Dataset records
------------------------------------------------

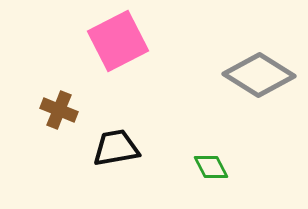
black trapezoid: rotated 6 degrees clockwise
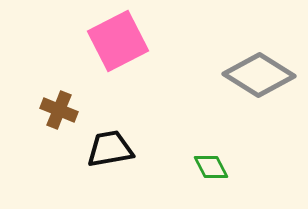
black trapezoid: moved 6 px left, 1 px down
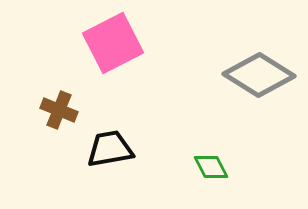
pink square: moved 5 px left, 2 px down
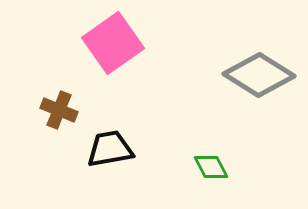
pink square: rotated 8 degrees counterclockwise
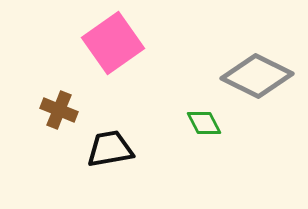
gray diamond: moved 2 px left, 1 px down; rotated 6 degrees counterclockwise
green diamond: moved 7 px left, 44 px up
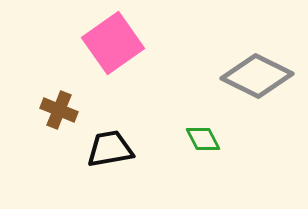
green diamond: moved 1 px left, 16 px down
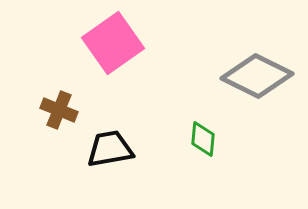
green diamond: rotated 33 degrees clockwise
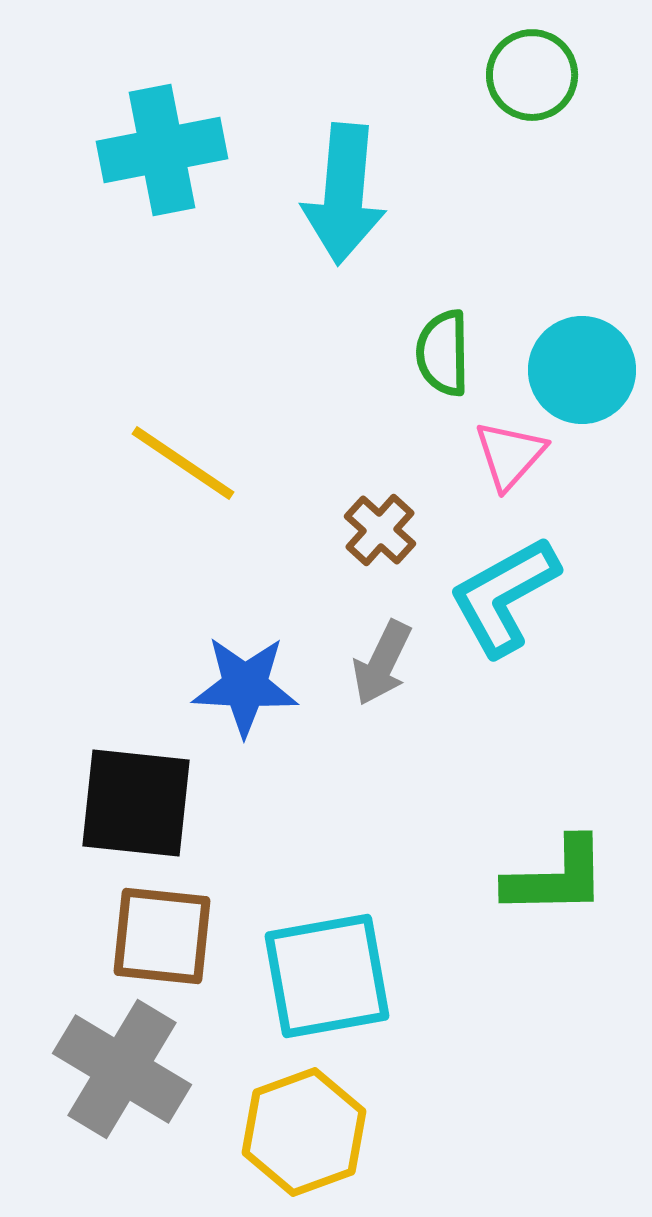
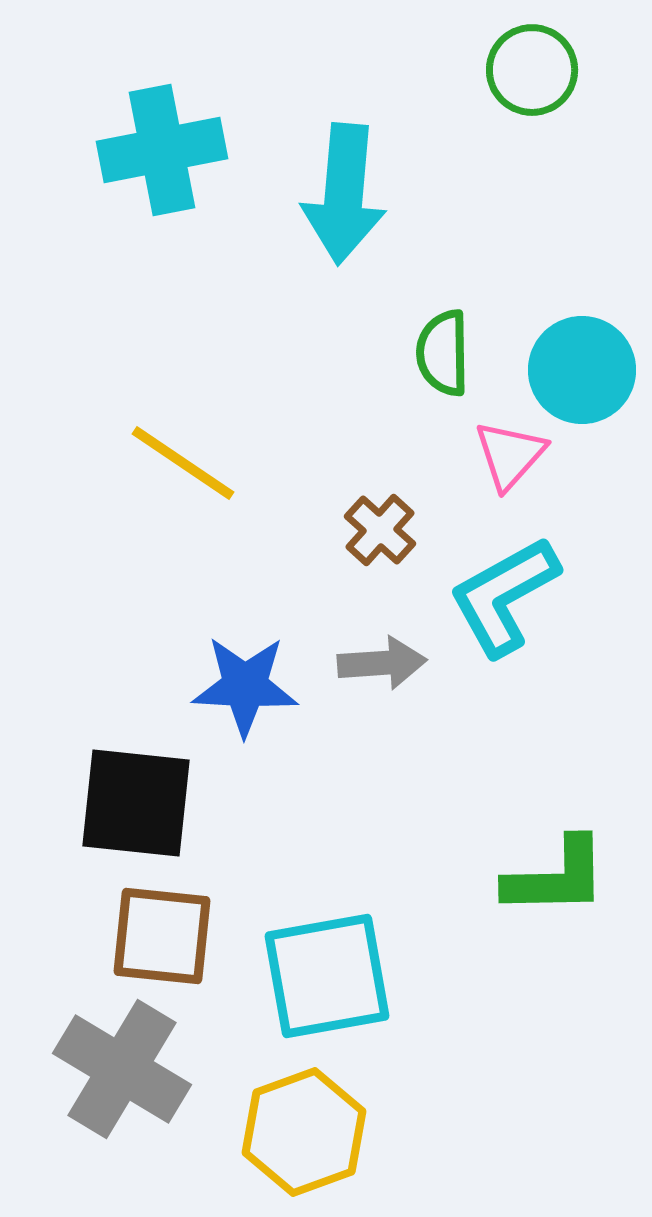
green circle: moved 5 px up
gray arrow: rotated 120 degrees counterclockwise
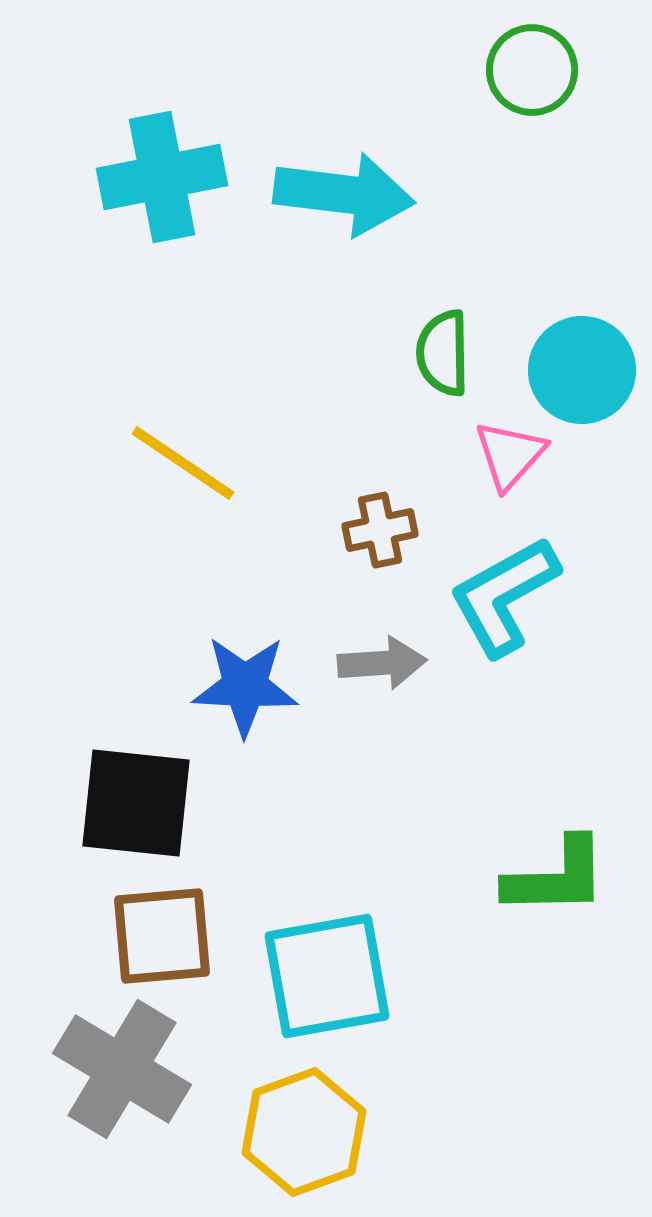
cyan cross: moved 27 px down
cyan arrow: rotated 88 degrees counterclockwise
brown cross: rotated 36 degrees clockwise
brown square: rotated 11 degrees counterclockwise
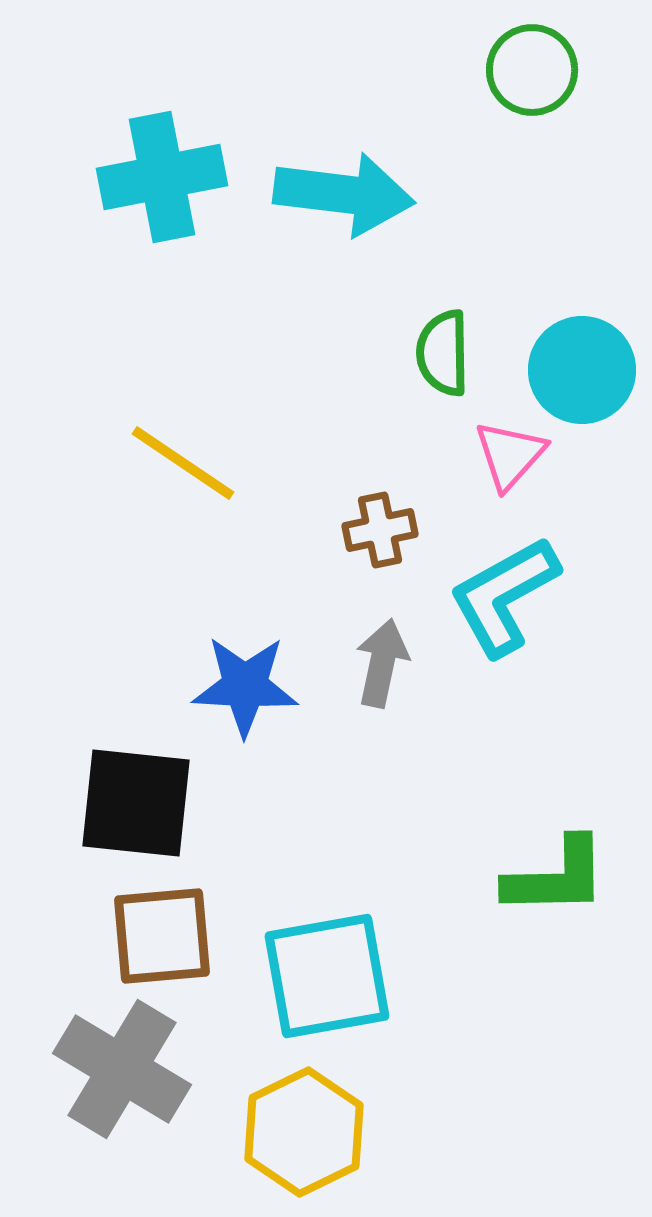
gray arrow: rotated 74 degrees counterclockwise
yellow hexagon: rotated 6 degrees counterclockwise
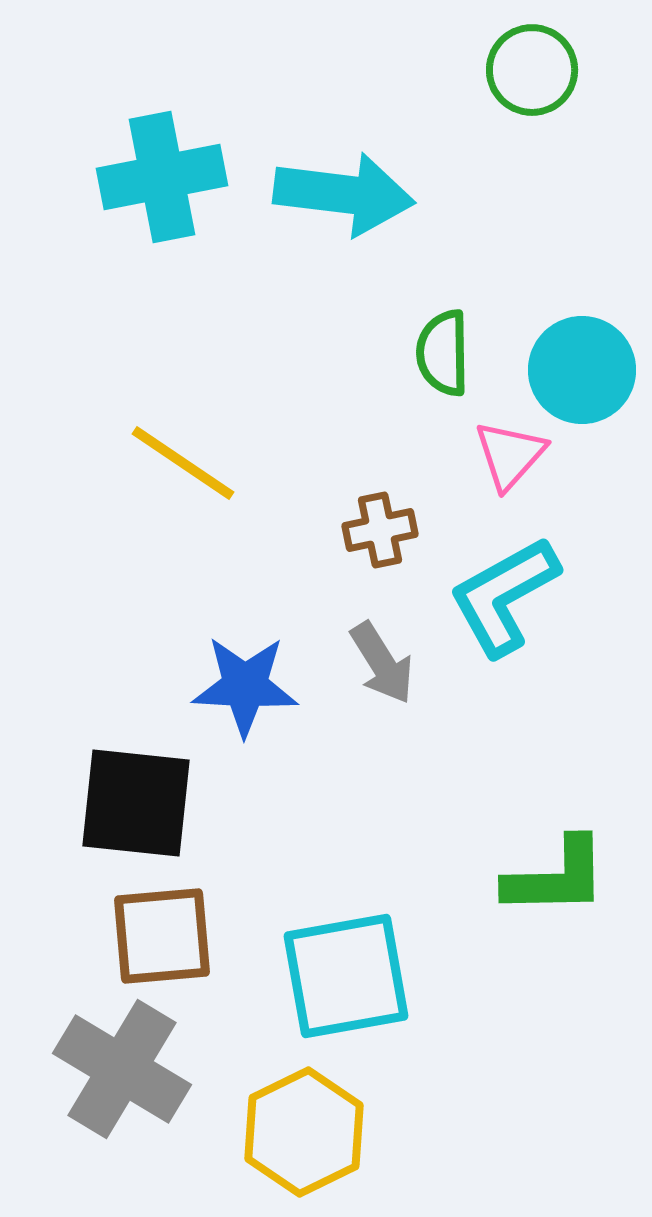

------------------------------------------------

▶ _PROBLEM REQUIREMENTS_: Repeat the lines between the one containing "pink square: moved 5 px left, 2 px down" and the one containing "green diamond: rotated 33 degrees clockwise", inclusive, without any of the pictures.

▶ _RESULT FOR THIS TASK_:
pink square: moved 5 px left, 2 px down
pink square: rotated 8 degrees counterclockwise
gray diamond: moved 2 px left, 1 px down; rotated 6 degrees counterclockwise
green diamond: moved 7 px left, 44 px up
green diamond: moved 1 px left, 16 px down
green diamond: rotated 33 degrees clockwise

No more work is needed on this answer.